▶ _Exercise details_
Reproduce the entries from the beginning through the line containing "Provide the [x, y]", including that line, and omit the pictures.

Entries on target coordinates
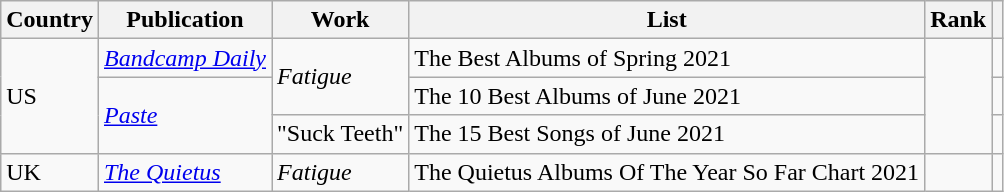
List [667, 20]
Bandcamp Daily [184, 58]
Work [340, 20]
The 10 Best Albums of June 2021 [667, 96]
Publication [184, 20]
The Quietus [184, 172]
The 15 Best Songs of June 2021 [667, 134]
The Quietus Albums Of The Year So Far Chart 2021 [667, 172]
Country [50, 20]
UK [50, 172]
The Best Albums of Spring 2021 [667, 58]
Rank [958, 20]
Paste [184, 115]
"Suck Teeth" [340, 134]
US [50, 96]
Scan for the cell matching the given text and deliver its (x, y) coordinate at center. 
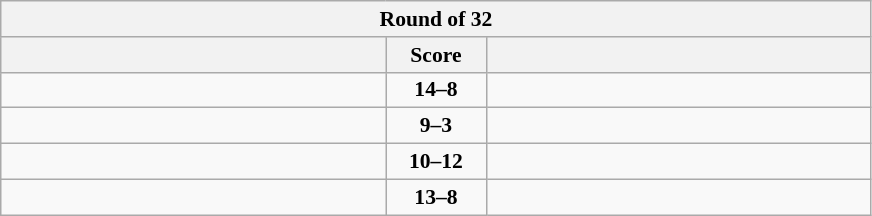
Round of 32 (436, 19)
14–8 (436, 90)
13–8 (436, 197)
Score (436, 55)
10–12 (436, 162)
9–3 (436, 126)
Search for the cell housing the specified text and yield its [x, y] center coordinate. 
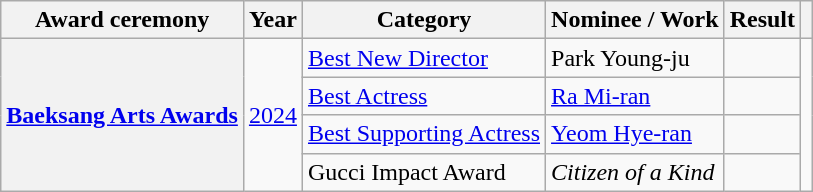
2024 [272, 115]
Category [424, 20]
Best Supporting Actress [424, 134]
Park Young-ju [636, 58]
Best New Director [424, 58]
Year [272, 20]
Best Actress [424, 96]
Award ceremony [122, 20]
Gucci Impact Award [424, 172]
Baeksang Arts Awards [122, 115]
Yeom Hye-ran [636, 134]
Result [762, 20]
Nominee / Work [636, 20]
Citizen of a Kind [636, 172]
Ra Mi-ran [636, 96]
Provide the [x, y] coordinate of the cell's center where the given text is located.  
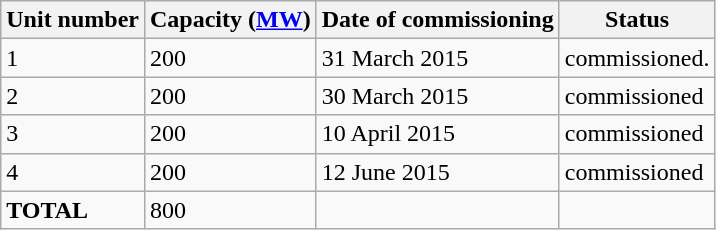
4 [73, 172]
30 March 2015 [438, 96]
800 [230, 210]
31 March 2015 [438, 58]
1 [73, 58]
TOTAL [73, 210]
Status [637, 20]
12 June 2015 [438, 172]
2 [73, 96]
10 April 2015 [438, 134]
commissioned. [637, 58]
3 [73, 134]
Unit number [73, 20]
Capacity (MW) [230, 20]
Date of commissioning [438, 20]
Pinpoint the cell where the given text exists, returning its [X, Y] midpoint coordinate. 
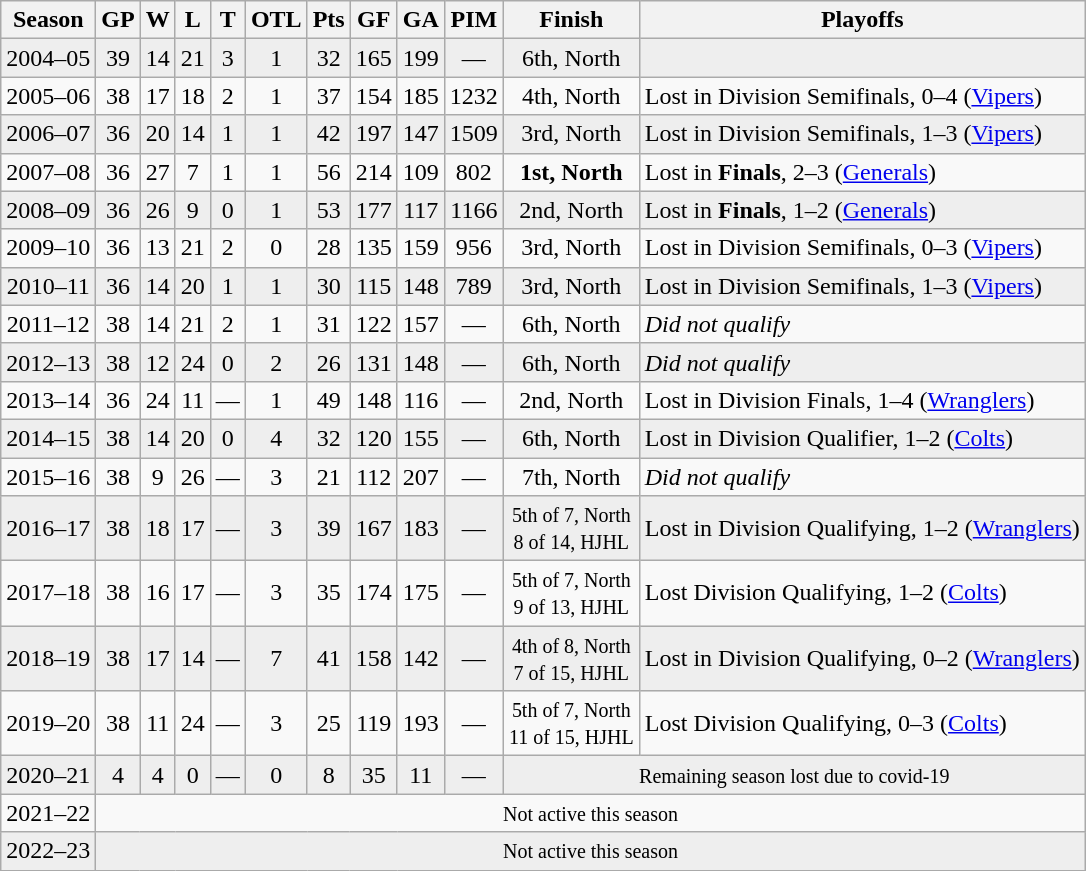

▶ _Correct answer_
List [667, 20]
Bandcamp Daily [184, 58]
Work [340, 20]
The 10 Best Albums of June 2021 [667, 96]
Publication [184, 20]
The Quietus [184, 172]
The 15 Best Songs of June 2021 [667, 134]
The Quietus Albums Of The Year So Far Chart 2021 [667, 172]
Country [50, 20]
UK [50, 172]
The Best Albums of Spring 2021 [667, 58]
Rank [958, 20]
Paste [184, 115]
"Suck Teeth" [340, 134]
US [50, 96]
Scan for the cell matching the given text and deliver its (x, y) coordinate at center. 
Round of 32 (436, 19)
14–8 (436, 90)
13–8 (436, 197)
Score (436, 55)
10–12 (436, 162)
9–3 (436, 126)
Search for the cell housing the specified text and yield its [x, y] center coordinate. 
2024 [272, 115]
Category [424, 20]
Best Supporting Actress [424, 134]
Park Young-ju [636, 58]
Best New Director [424, 58]
Year [272, 20]
Best Actress [424, 96]
Award ceremony [122, 20]
Gucci Impact Award [424, 172]
Baeksang Arts Awards [122, 115]
Yeom Hye-ran [636, 134]
Result [762, 20]
Nominee / Work [636, 20]
Citizen of a Kind [636, 172]
Ra Mi-ran [636, 96]
Provide the [x, y] coordinate of the cell's center where the given text is located.  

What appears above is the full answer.